_Assigned task_
Quote all of the entries word for word.

_Spatial reasoning data_
"""

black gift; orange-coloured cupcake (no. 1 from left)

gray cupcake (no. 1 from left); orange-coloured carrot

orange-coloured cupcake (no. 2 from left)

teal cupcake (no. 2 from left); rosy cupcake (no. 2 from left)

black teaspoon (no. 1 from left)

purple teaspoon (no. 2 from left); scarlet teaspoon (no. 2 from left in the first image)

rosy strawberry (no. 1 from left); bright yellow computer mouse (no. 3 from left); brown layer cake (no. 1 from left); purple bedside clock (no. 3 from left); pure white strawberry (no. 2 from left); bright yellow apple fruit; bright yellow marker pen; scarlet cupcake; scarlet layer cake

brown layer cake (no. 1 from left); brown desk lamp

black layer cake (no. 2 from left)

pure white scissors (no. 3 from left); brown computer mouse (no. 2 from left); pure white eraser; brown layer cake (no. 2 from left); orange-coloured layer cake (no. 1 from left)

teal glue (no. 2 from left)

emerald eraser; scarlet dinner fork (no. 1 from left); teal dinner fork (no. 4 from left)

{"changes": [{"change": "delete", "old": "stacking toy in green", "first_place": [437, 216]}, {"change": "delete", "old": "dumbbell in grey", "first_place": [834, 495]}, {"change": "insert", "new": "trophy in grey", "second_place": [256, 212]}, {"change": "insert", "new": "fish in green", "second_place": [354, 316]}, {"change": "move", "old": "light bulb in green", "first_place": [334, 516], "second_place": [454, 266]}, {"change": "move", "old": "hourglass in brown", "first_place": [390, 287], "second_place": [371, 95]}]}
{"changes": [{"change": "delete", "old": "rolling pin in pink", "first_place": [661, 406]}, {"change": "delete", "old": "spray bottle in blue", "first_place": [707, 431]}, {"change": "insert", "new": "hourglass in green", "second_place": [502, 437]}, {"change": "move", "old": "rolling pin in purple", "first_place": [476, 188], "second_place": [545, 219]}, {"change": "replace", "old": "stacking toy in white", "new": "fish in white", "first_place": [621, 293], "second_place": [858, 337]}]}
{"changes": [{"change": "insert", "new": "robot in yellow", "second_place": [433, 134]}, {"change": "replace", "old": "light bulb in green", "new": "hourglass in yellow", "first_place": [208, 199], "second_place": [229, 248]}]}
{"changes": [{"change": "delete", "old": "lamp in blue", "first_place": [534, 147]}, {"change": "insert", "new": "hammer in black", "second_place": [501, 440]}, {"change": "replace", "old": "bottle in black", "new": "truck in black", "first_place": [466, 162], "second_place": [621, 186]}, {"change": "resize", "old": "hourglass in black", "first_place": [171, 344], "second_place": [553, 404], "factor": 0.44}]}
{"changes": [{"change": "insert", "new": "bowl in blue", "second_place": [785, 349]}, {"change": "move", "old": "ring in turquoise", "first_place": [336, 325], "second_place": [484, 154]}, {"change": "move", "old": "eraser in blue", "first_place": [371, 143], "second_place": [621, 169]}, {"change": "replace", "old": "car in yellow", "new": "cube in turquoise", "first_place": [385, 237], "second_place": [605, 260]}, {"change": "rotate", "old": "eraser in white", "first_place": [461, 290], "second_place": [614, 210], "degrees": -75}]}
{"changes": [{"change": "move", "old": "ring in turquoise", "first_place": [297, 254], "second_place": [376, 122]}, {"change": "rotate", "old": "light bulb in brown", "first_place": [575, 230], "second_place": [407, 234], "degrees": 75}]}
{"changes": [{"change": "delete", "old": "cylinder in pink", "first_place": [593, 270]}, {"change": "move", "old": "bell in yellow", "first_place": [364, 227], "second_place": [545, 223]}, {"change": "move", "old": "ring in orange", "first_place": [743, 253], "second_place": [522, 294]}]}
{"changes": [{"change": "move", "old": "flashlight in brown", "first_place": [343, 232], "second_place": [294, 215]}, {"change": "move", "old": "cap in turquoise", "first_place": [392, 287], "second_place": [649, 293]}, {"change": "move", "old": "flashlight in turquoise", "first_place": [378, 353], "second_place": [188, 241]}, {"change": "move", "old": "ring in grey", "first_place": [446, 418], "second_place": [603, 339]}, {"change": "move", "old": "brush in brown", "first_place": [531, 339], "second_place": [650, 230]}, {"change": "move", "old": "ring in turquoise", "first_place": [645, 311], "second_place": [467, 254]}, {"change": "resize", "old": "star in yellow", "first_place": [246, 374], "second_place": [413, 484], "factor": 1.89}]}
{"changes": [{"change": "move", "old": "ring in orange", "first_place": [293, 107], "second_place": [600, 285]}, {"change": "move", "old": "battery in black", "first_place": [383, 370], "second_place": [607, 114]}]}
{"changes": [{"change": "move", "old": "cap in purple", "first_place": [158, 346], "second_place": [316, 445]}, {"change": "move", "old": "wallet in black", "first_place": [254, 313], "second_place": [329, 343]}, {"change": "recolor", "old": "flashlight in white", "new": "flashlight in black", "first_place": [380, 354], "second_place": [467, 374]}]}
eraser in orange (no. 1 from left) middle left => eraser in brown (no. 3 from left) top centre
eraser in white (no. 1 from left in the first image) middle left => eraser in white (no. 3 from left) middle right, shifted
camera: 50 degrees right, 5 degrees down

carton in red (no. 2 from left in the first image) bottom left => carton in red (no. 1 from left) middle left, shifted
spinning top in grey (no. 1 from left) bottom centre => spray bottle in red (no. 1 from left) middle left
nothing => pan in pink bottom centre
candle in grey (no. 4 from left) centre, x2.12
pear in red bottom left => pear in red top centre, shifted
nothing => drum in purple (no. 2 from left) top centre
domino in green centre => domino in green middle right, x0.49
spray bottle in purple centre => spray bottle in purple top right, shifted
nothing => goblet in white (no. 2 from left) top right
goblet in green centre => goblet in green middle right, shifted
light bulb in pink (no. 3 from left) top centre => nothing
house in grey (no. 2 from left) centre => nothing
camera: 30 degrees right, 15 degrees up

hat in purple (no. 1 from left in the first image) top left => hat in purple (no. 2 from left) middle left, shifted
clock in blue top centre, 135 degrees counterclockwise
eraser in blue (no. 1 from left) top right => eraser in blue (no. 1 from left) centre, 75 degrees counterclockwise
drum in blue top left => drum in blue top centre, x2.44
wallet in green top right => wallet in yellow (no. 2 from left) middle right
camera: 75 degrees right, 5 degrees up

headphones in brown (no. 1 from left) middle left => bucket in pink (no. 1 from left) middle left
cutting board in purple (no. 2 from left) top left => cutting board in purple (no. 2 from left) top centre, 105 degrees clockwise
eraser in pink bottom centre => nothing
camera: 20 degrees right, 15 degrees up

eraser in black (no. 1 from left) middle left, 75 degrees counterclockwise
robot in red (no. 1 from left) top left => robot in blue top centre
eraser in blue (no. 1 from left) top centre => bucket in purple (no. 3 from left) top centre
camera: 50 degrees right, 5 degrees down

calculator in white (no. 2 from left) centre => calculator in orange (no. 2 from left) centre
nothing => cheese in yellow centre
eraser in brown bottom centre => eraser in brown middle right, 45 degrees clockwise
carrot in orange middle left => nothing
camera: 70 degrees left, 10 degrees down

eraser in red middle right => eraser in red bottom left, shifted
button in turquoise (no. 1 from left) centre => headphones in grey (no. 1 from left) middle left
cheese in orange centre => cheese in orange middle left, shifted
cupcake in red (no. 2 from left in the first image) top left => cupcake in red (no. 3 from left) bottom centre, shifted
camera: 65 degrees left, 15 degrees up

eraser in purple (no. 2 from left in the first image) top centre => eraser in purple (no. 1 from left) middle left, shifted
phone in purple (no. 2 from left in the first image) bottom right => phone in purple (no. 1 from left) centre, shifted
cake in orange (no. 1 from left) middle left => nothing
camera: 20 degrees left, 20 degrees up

"""

_Expected output_
black gift; orange-coloured cupcake (no. 1 from left)

gray cupcake (no. 1 from left); orange-coloured carrot

orange-coloured cupcake (no. 2 from left)

teal cupcake (no. 2 from left); rosy cupcake (no. 2 from left)

black teaspoon (no. 1 from left)

purple teaspoon (no. 2 from left); scarlet teaspoon (no. 2 from left in the first image)

rosy strawberry (no. 1 from left); bright yellow computer mouse (no. 3 from left); brown layer cake (no. 1 from left); purple bedside clock (no. 3 from left); pure white strawberry (no. 2 from left); bright yellow apple fruit; bright yellow marker pen; scarlet cupcake; scarlet layer cake

brown layer cake (no. 1 from left); brown desk lamp

black layer cake (no. 2 from left)

pure white scissors (no. 3 from left); brown computer mouse (no. 2 from left); pure white eraser; brown layer cake (no. 2 from left); orange-coloured layer cake (no. 1 from left)

teal glue (no. 2 from left)

emerald eraser; scarlet dinner fork (no. 1 from left); teal dinner fork (no. 4 from left)

{"changes": [{"change": "delete", "old": "stacking toy in green", "first_place": [437, 216]}, {"change": "delete", "old": "dumbbell in grey", "first_place": [834, 495]}, {"change": "insert", "new": "trophy in grey", "second_place": [256, 212]}, {"change": "insert", "new": "fish in green", "second_place": [354, 316]}, {"change": "move", "old": "light bulb in green", "first_place": [334, 516], "second_place": [454, 266]}, {"change": "move", "old": "hourglass in brown", "first_place": [390, 287], "second_place": [371, 95]}]}
{"changes": [{"change": "delete", "old": "rolling pin in pink", "first_place": [661, 406]}, {"change": "delete", "old": "spray bottle in blue", "first_place": [707, 431]}, {"change": "insert", "new": "hourglass in green", "second_place": [502, 437]}, {"change": "move", "old": "rolling pin in purple", "first_place": [476, 188], "second_place": [545, 219]}, {"change": "replace", "old": "stacking toy in white", "new": "fish in white", "first_place": [621, 293], "second_place": [858, 337]}]}
{"changes": [{"change": "insert", "new": "robot in yellow", "second_place": [433, 134]}, {"change": "replace", "old": "light bulb in green", "new": "hourglass in yellow", "first_place": [208, 199], "second_place": [229, 248]}]}
{"changes": [{"change": "delete", "old": "lamp in blue", "first_place": [534, 147]}, {"change": "insert", "new": "hammer in black", "second_place": [501, 440]}, {"change": "replace", "old": "bottle in black", "new": "truck in black", "first_place": [466, 162], "second_place": [621, 186]}, {"change": "resize", "old": "hourglass in black", "first_place": [171, 344], "second_place": [553, 404], "factor": 0.44}]}
{"changes": [{"change": "insert", "new": "bowl in blue", "second_place": [785, 349]}, {"change": "move", "old": "ring in turquoise", "first_place": [336, 325], "second_place": [484, 154]}, {"change": "move", "old": "eraser in blue", "first_place": [371, 143], "second_place": [621, 169]}, {"change": "replace", "old": "car in yellow", "new": "cube in turquoise", "first_place": [385, 237], "second_place": [605, 260]}, {"change": "rotate", "old": "eraser in white", "first_place": [461, 290], "second_place": [614, 210], "degrees": -75}]}
{"changes": [{"change": "move", "old": "ring in turquoise", "first_place": [297, 254], "second_place": [376, 122]}, {"change": "rotate", "old": "light bulb in brown", "first_place": [575, 230], "second_place": [407, 234], "degrees": 75}]}
{"changes": [{"change": "delete", "old": "cylinder in pink", "first_place": [593, 270]}, {"change": "move", "old": "bell in yellow", "first_place": [364, 227], "second_place": [545, 223]}, {"change": "move", "old": "ring in orange", "first_place": [743, 253], "second_place": [522, 294]}]}
{"changes": [{"change": "move", "old": "flashlight in brown", "first_place": [343, 232], "second_place": [294, 215]}, {"change": "move", "old": "cap in turquoise", "first_place": [392, 287], "second_place": [649, 293]}, {"change": "move", "old": "flashlight in turquoise", "first_place": [378, 353], "second_place": [188, 241]}, {"change": "move", "old": "ring in grey", "first_place": [446, 418], "second_place": [603, 339]}, {"change": "move", "old": "brush in brown", "first_place": [531, 339], "second_place": [650, 230]}, {"change": "move", "old": "ring in turquoise", "first_place": [645, 311], "second_place": [467, 254]}, {"change": "resize", "old": "star in yellow", "first_place": [246, 374], "second_place": [413, 484], "factor": 1.89}]}
{"changes": [{"change": "move", "old": "ring in orange", "first_place": [293, 107], "second_place": [600, 285]}, {"change": "move", "old": "battery in black", "first_place": [383, 370], "second_place": [607, 114]}]}
{"changes": [{"change": "move", "old": "cap in purple", "first_place": [158, 346], "second_place": [316, 445]}, {"change": "move", "old": "wallet in black", "first_place": [254, 313], "second_place": [329, 343]}, {"change": "recolor", "old": "flashlight in white", "new": "flashlight in black", "first_place": [380, 354], "second_place": [467, 374]}]}
eraser in orange (no. 1 from left) middle left => eraser in brown (no. 3 from left) top centre
eraser in white (no. 1 from left in the first image) middle left => eraser in white (no. 3 from left) middle right, shifted
camera: 50 degrees right, 5 degrees down

carton in red (no. 2 from left in the first image) bottom left => carton in red (no. 1 from left) middle left, shifted
spinning top in grey (no. 1 from left) bottom centre => spray bottle in red (no. 1 from left) middle left
nothing => pan in pink bottom centre
candle in grey (no. 4 from left) centre, x2.12
pear in red bottom left => pear in red top centre, shifted
nothing => drum in purple (no. 2 from left) top centre
domino in green centre => domino in green middle right, x0.49
spray bottle in purple centre => spray bottle in purple top right, shifted
nothing => goblet in white (no. 2 from left) top right
goblet in green centre => goblet in green middle right, shifted
light bulb in pink (no. 3 from left) top centre => nothing
house in grey (no. 2 from left) centre => nothing
camera: 30 degrees right, 15 degrees up

hat in purple (no. 1 from left in the first image) top left => hat in purple (no. 2 from left) middle left, shifted
clock in blue top centre, 135 degrees counterclockwise
eraser in blue (no. 1 from left) top right => eraser in blue (no. 1 from left) centre, 75 degrees counterclockwise
drum in blue top left => drum in blue top centre, x2.44
wallet in green top right => wallet in yellow (no. 2 from left) middle right
camera: 75 degrees right, 5 degrees up

headphones in brown (no. 1 from left) middle left => bucket in pink (no. 1 from left) middle left
cutting board in purple (no. 2 from left) top left => cutting board in purple (no. 2 from left) top centre, 105 degrees clockwise
eraser in pink bottom centre => nothing
camera: 20 degrees right, 15 degrees up

eraser in black (no. 1 from left) middle left, 75 degrees counterclockwise
robot in red (no. 1 from left) top left => robot in blue top centre
eraser in blue (no. 1 from left) top centre => bucket in purple (no. 3 from left) top centre
camera: 50 degrees right, 5 degrees down

calculator in white (no. 2 from left) centre => calculator in orange (no. 2 from left) centre
nothing => cheese in yellow centre
eraser in brown bottom centre => eraser in brown middle right, 45 degrees clockwise
carrot in orange middle left => nothing
camera: 70 degrees left, 10 degrees down

eraser in red middle right => eraser in red bottom left, shifted
button in turquoise (no. 1 from left) centre => headphones in grey (no. 1 from left) middle left
cheese in orange centre => cheese in orange middle left, shifted
cupcake in red (no. 2 from left in the first image) top left => cupcake in red (no. 3 from left) bottom centre, shifted
camera: 65 degrees left, 15 degrees up

eraser in purple (no. 2 from left in the first image) top centre => eraser in purple (no. 1 from left) middle left, shifted
phone in purple (no. 2 from left in the first image) bottom right => phone in purple (no. 1 from left) centre, shifted
cake in orange (no. 1 from left) middle left => nothing
camera: 20 degrees left, 20 degrees up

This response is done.